**Work required**
Return the listing below unchanged, but without pictures.

**Given material**

◆ ◆ ◆ ◆ ◆

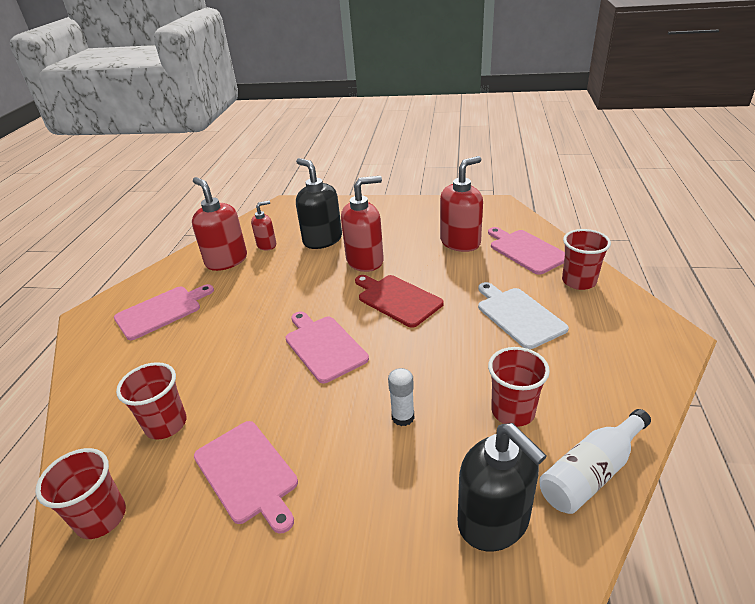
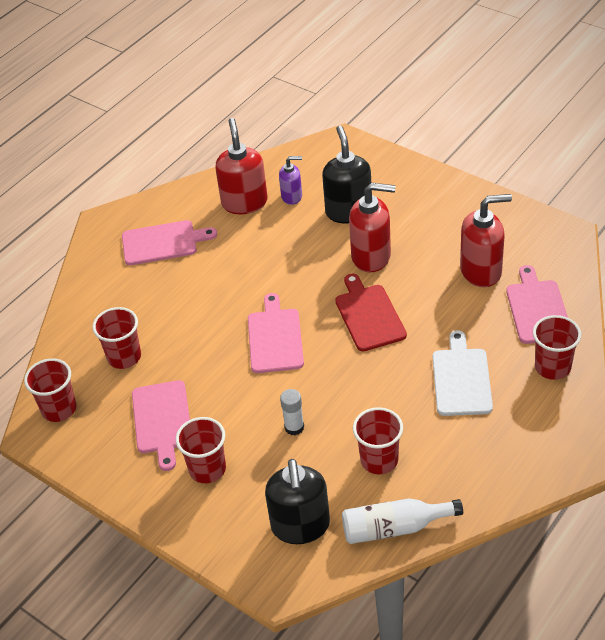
camera: 30 degrees right, 10 degrees up
(267, 245) = (292, 196): red soap dispenser -> purple soap dispenser
(337, 505) = (207, 469): none -> red cup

◆ ◆ ◆ ◆ ◆

**Result for this task**
camera: 30 degrees right, 10 degrees up
(267, 245) = (292, 196): red soap dispenser -> purple soap dispenser
(337, 505) = (207, 469): none -> red cup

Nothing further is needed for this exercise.